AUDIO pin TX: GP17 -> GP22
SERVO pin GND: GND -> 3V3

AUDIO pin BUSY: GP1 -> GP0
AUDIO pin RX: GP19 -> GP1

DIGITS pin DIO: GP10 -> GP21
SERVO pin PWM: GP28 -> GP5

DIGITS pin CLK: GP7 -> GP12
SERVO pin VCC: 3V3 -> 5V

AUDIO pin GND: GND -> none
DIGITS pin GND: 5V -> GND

◇ ◇ ◇ ◇ ◇

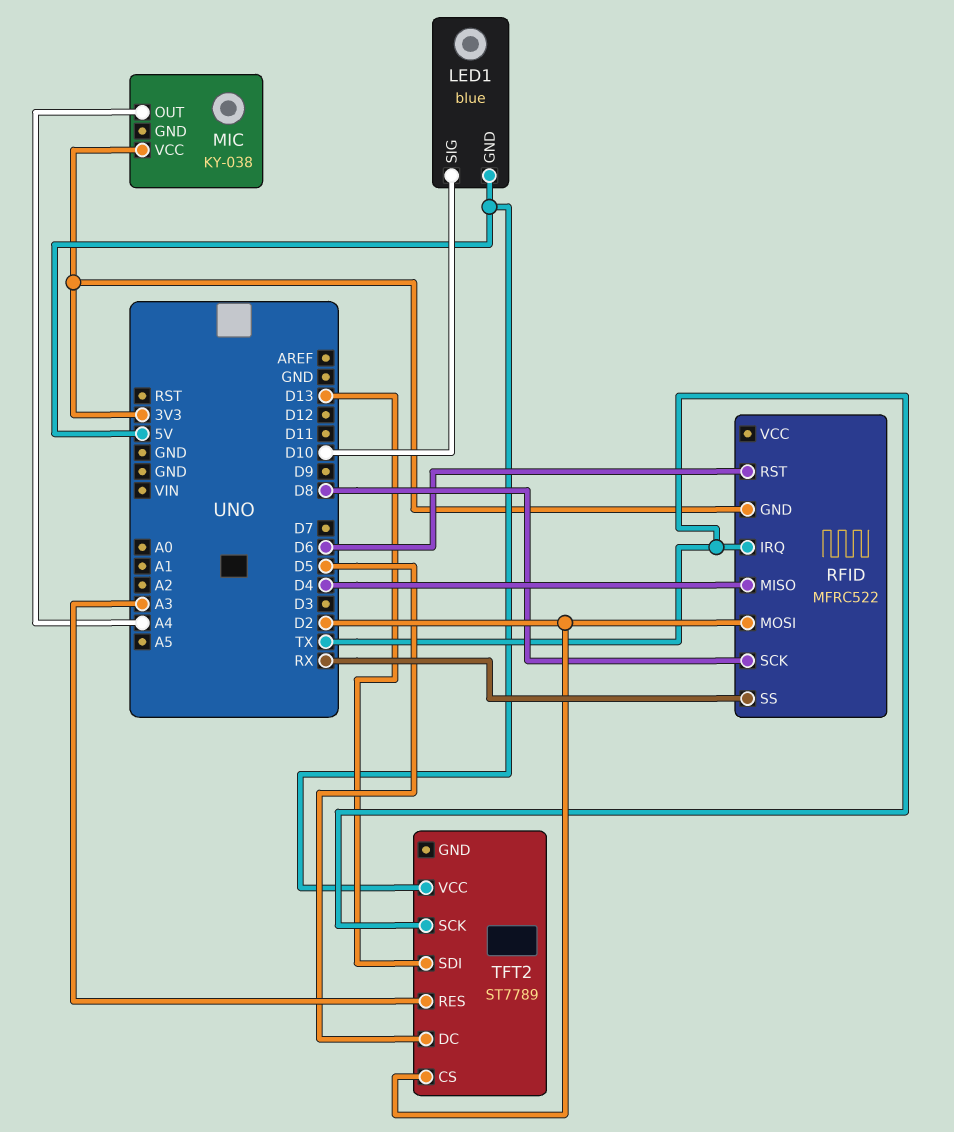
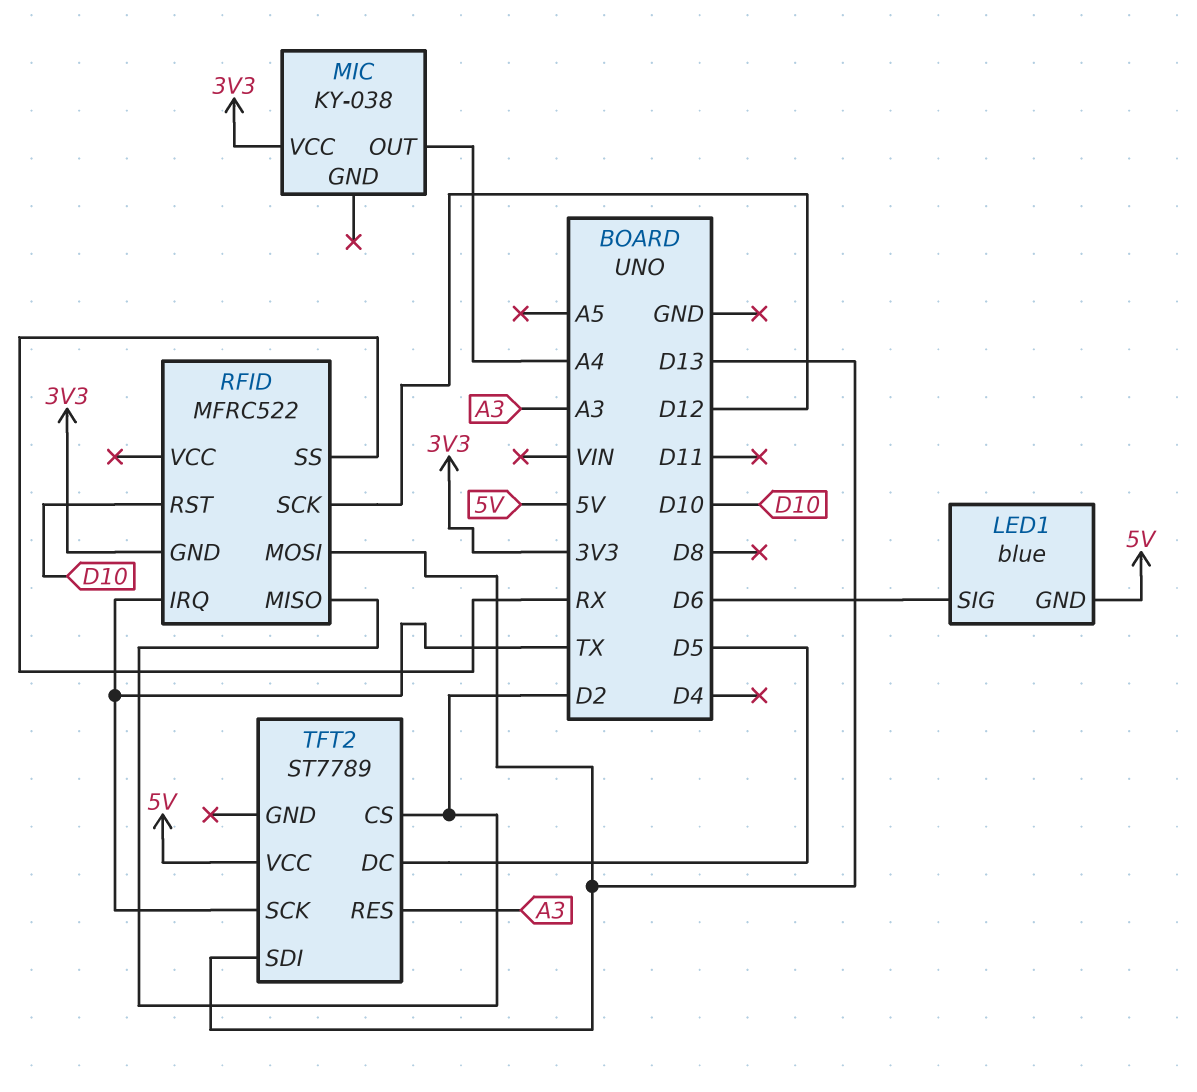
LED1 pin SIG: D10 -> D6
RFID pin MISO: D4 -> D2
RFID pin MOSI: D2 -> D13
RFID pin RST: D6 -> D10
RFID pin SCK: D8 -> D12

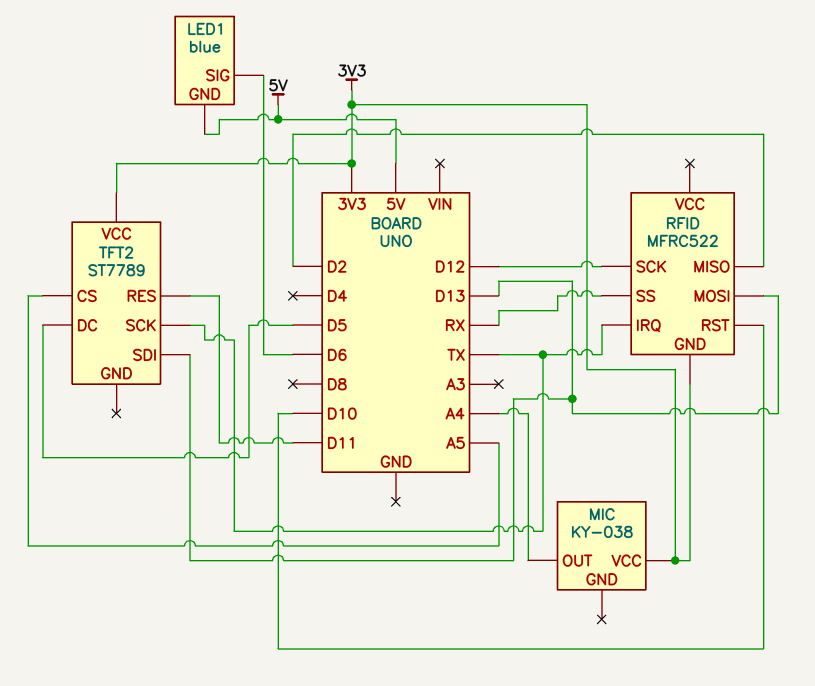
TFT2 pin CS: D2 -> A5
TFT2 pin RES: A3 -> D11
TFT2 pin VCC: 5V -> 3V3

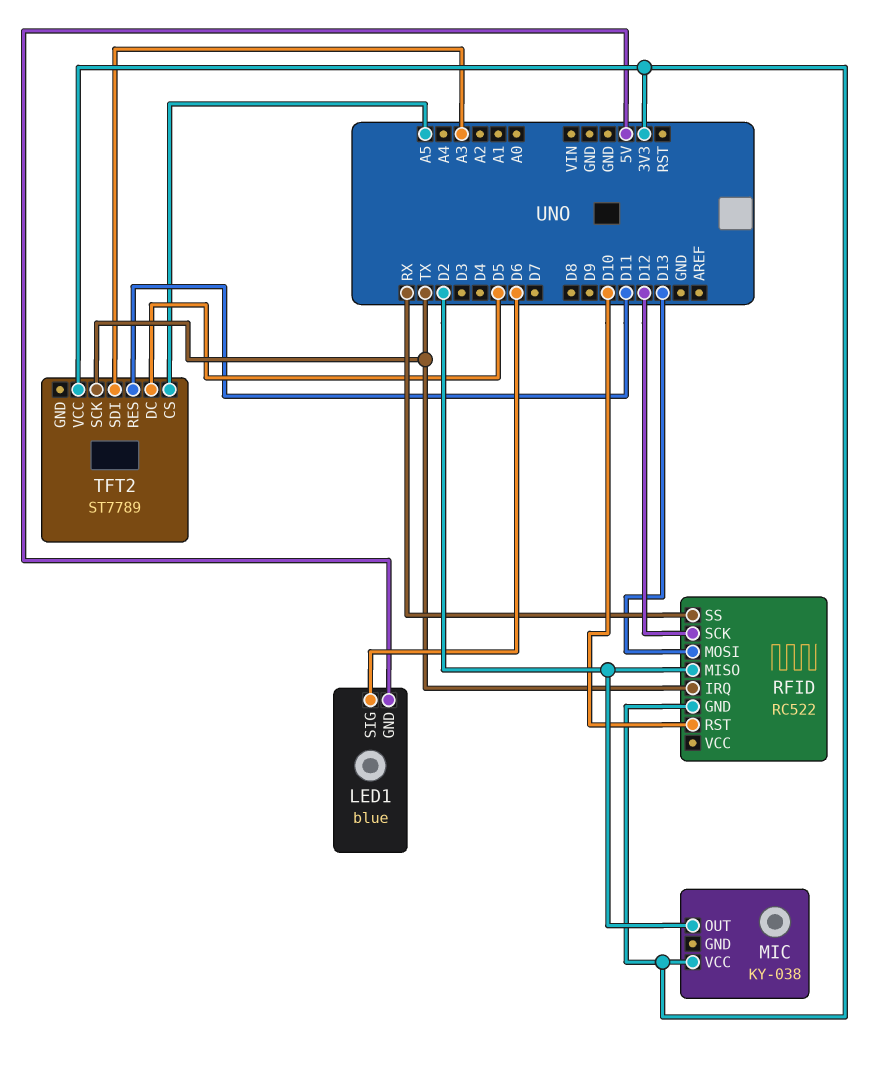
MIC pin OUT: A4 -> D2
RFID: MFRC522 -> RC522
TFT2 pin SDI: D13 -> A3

◇ ◇ ◇ ◇ ◇

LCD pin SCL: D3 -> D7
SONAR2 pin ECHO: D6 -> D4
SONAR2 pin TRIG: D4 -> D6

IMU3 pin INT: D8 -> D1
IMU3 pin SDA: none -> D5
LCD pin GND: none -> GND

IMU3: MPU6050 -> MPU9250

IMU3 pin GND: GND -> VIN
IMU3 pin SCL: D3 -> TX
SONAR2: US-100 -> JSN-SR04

◇ ◇ ◇ ◇ ◇

Gather up the lines containing the word "RFID" from these records and copy them.

EXPECTED OUTPUT –
RFID pin MISO: D4 -> D2
RFID pin MOSI: D2 -> D13
RFID pin RST: D6 -> D10
RFID pin SCK: D8 -> D12
RFID: MFRC522 -> RC522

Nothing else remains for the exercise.